Data under study Block Start

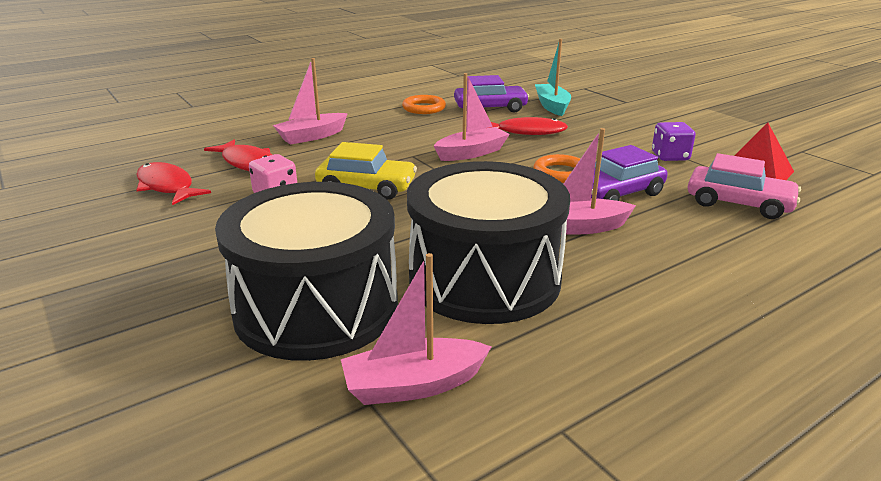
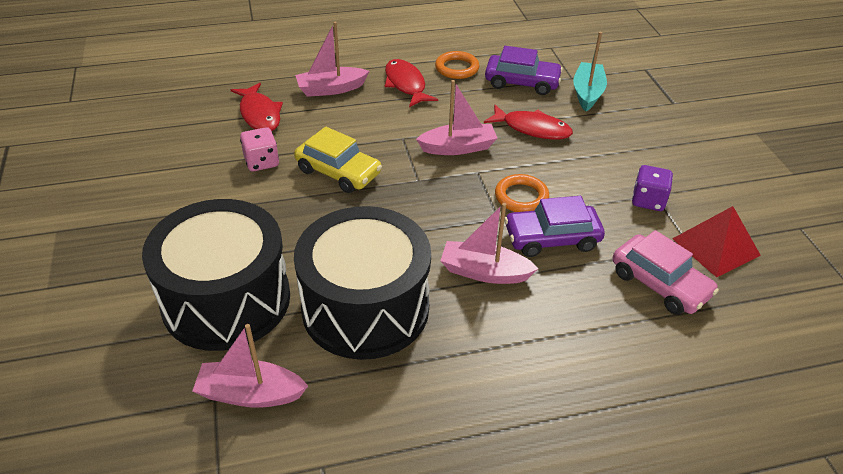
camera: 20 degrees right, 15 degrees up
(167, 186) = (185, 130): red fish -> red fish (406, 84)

Data under study Block End
Data under study Block Start

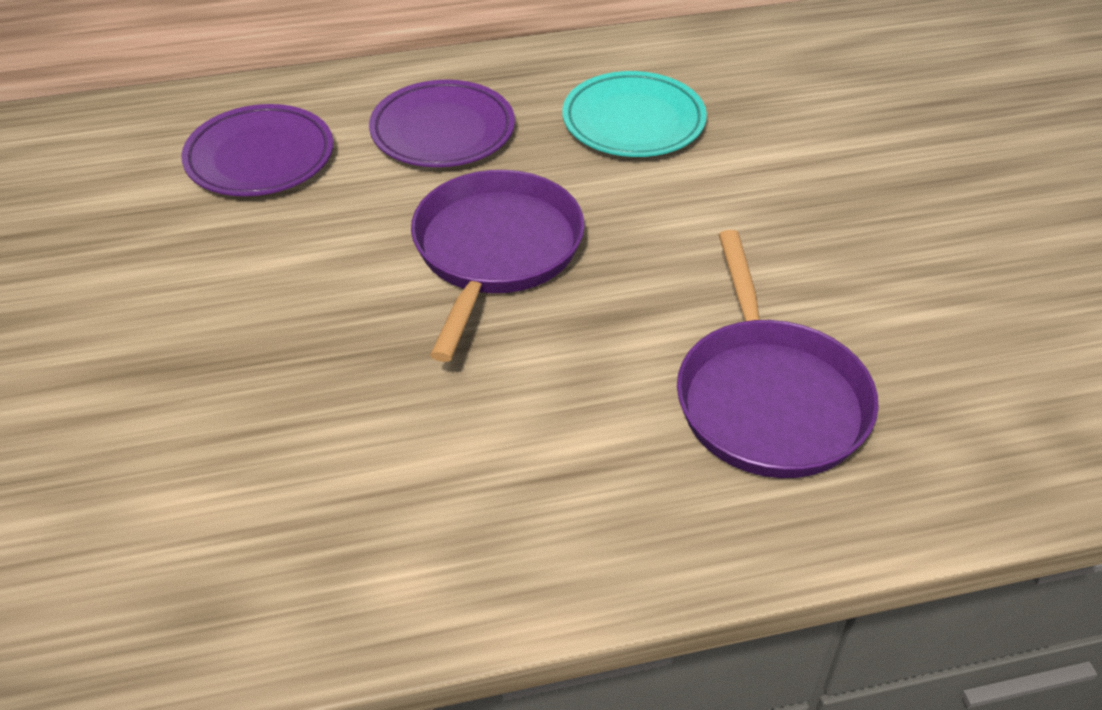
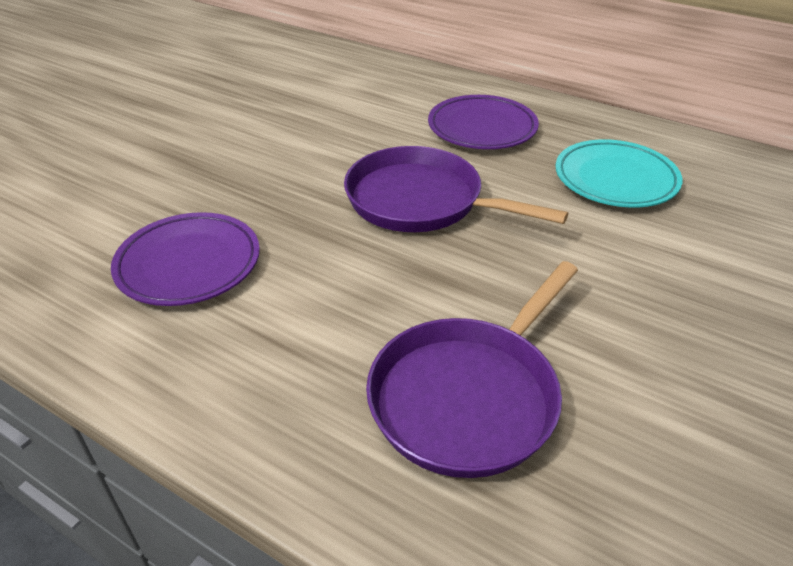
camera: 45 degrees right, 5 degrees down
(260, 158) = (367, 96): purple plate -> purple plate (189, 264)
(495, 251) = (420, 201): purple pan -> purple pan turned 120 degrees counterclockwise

Data under study Block End
Data under study Block Start

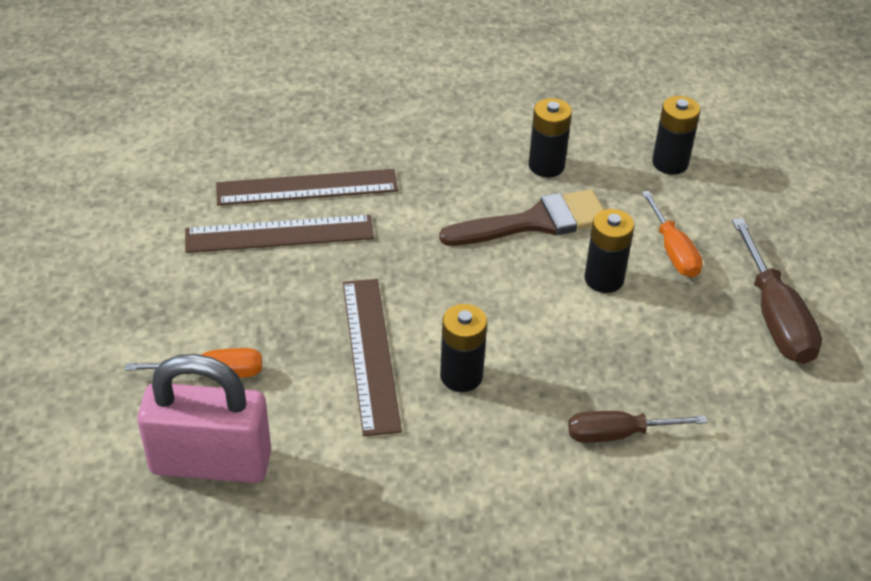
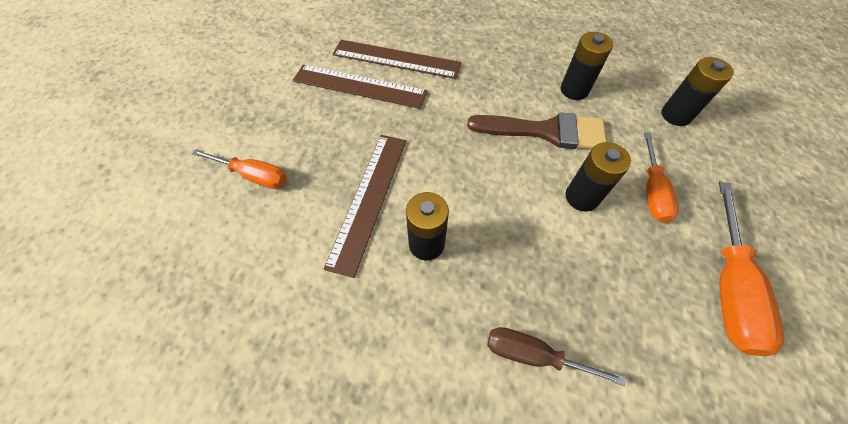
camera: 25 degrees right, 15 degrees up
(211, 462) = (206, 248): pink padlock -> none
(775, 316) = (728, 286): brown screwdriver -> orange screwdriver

Data under study Block End

From the line that has "(260, 158) = (367, 96): purple" through the line that has "(495, 251) = (420, 201): purple", copy every line exactly as it appears above, and leave out all others.

(260, 158) = (367, 96): purple plate -> purple plate (189, 264)
(495, 251) = (420, 201): purple pan -> purple pan turned 120 degrees counterclockwise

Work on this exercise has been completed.